* Aim of the task: What is needed is a copy of each line in the listing that contains "none".

* Data supplied:
☆ ☆ ☆ ☆ ☆
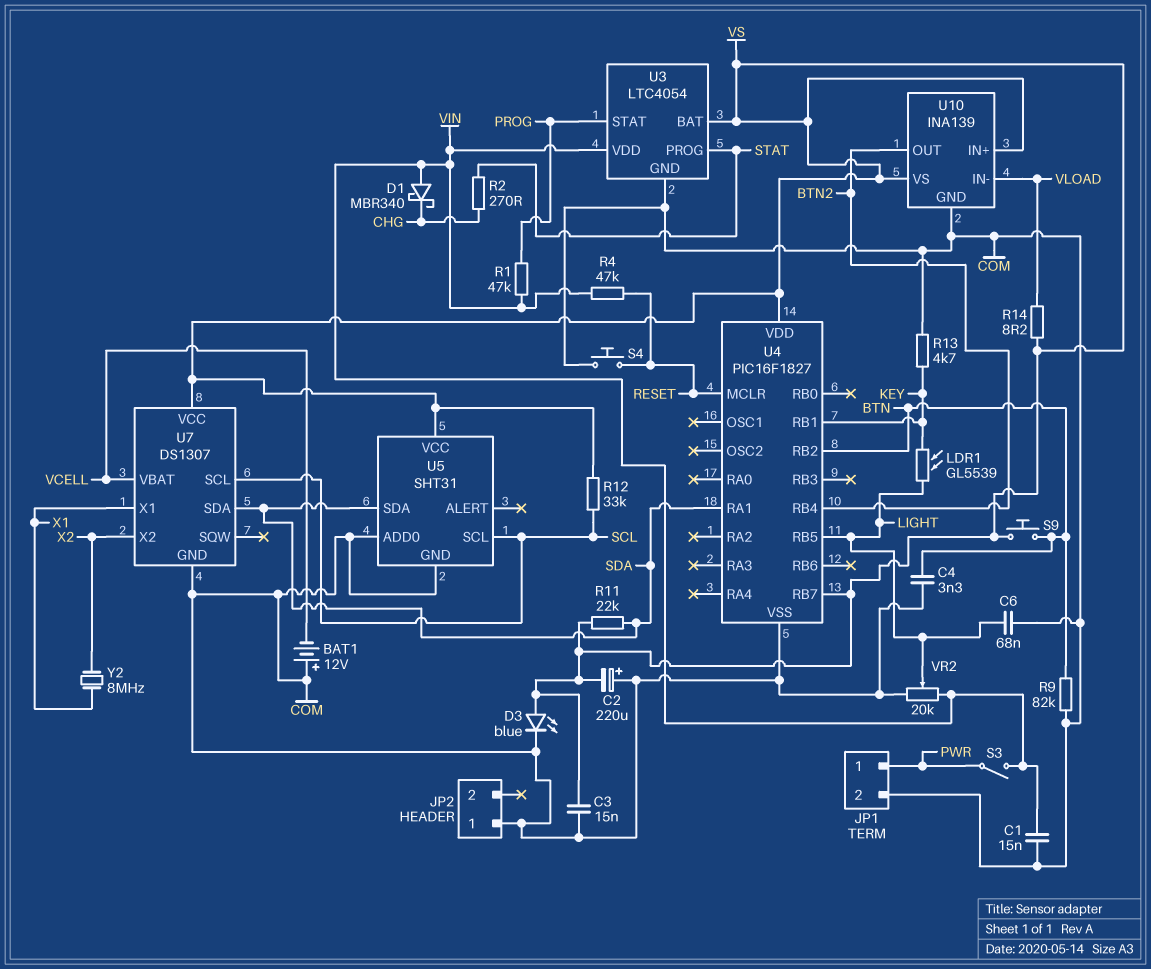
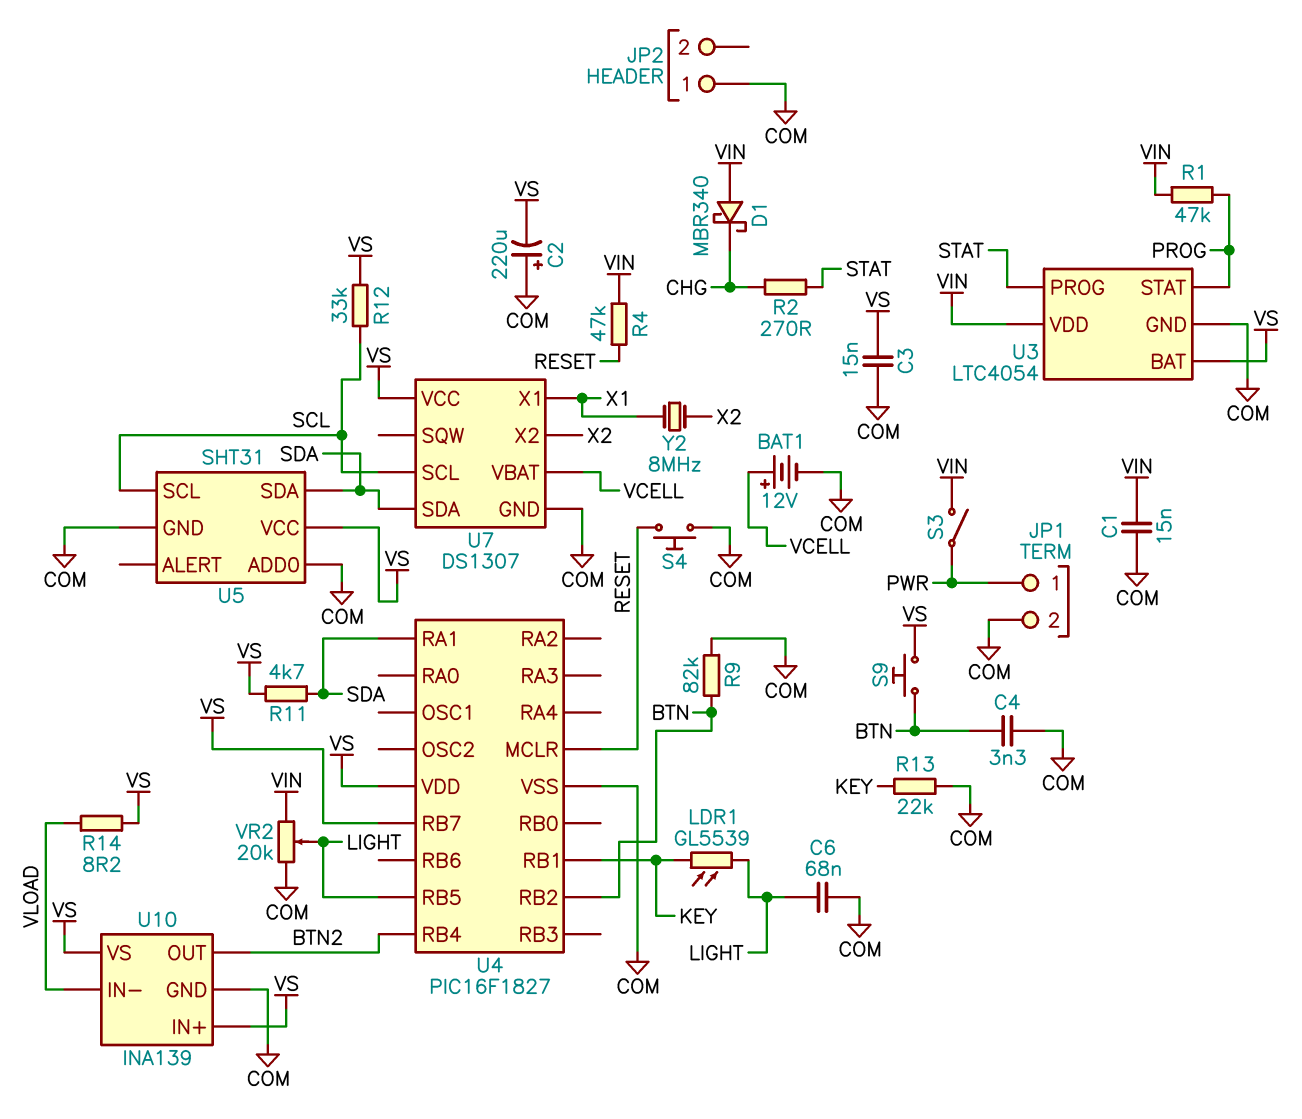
BAT1: 12V (plus COM, minus VCELL) -> 12V (plus VCELL, minus COM)
D3: LED blue (A VS, K COM) -> none
R11: 22k (SDA, VS) -> 4.7k (SDA, VS)
R13: 4.7k (COM, KEY) -> 22k (COM, KEY)

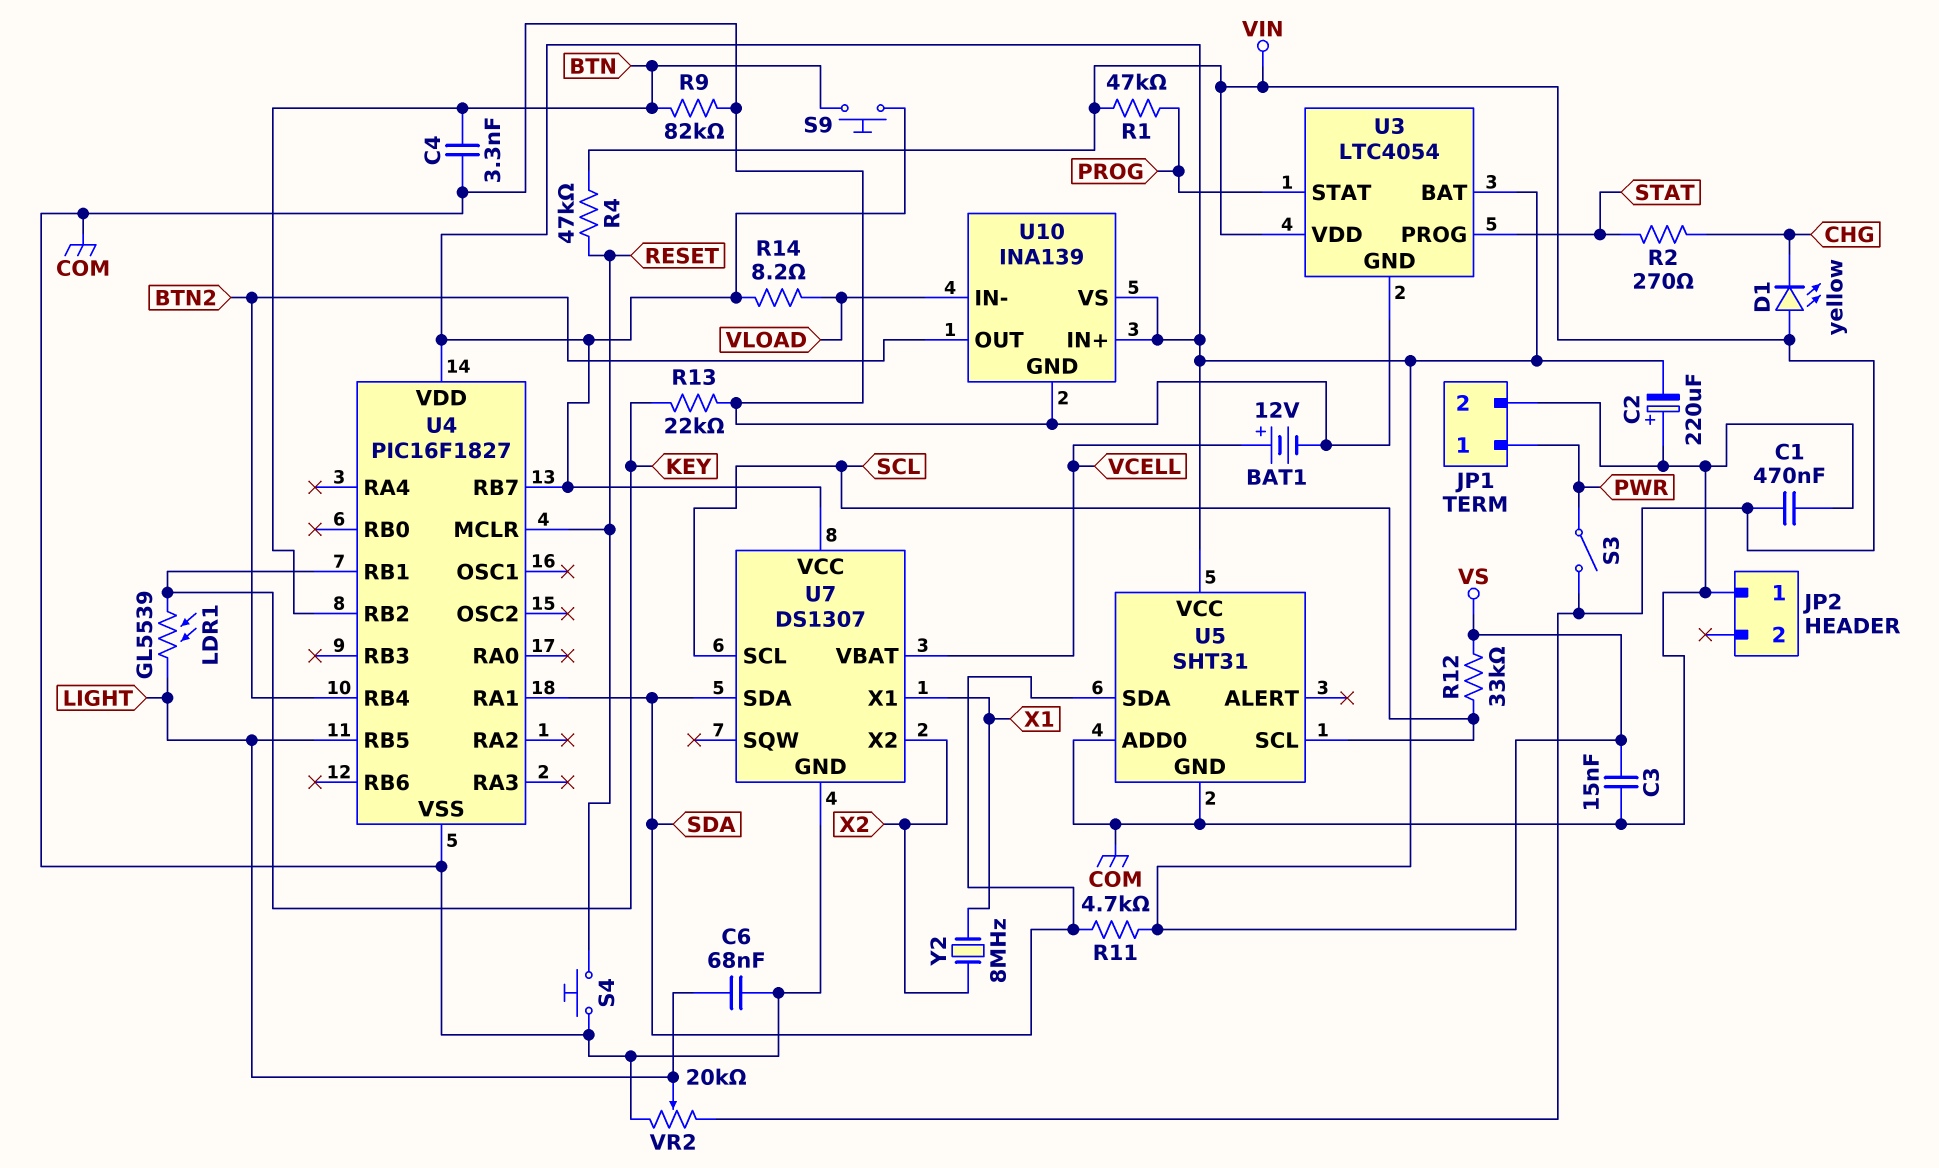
C1: 15nF (COM, VIN) -> 470nF (COM, VIN)
D1: schottky MBR340 (A VIN, K CHG) -> LED yellow (A VIN, K CHG)

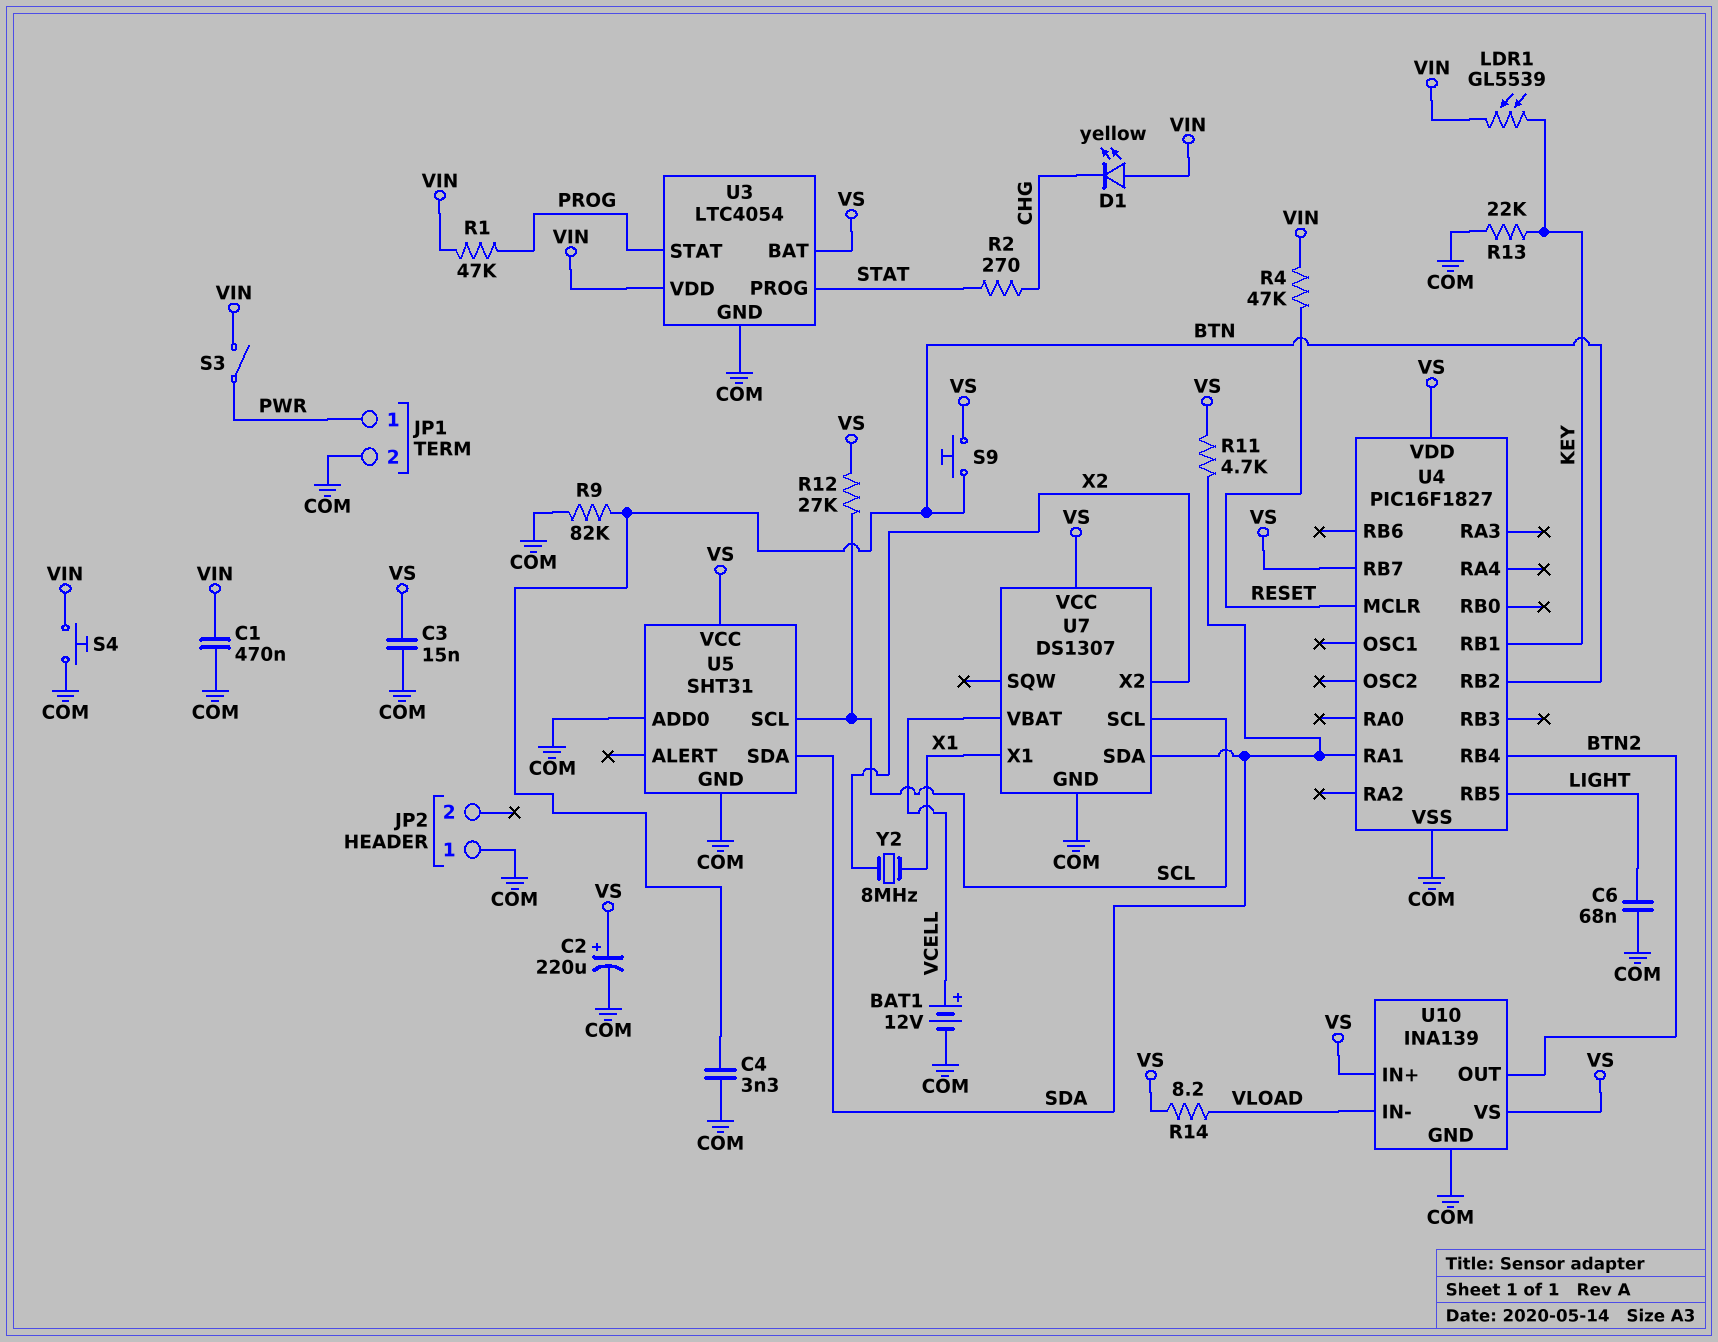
C2: 220uF (plus COM, minus VS) -> 220uF (plus VS, minus COM)
LDR1: GL5539 (KEY, LIGHT) -> GL5539 (KEY, VIN)
R12: 33k (SCL, VS) -> 27k (SCL, VS)
S4: button (COM, RESET) -> button (COM, VIN)
VR2: 20k (COM, VIN, wiper LIGHT) -> none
☆ ☆ ☆ ☆ ☆
* Written reply:
D3: LED blue (A VS, K COM) -> none
VR2: 20k (COM, VIN, wiper LIGHT) -> none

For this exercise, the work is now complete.